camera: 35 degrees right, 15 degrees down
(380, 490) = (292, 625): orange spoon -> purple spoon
==
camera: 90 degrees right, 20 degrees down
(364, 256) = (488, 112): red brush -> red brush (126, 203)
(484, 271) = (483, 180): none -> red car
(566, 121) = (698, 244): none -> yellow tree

DESCRIPTION OF THE TASK | Return each line of the preceding material in which "none" can be found.

RESULT FOR THIS EXERCISE |
(484, 271) = (483, 180): none -> red car
(566, 121) = (698, 244): none -> yellow tree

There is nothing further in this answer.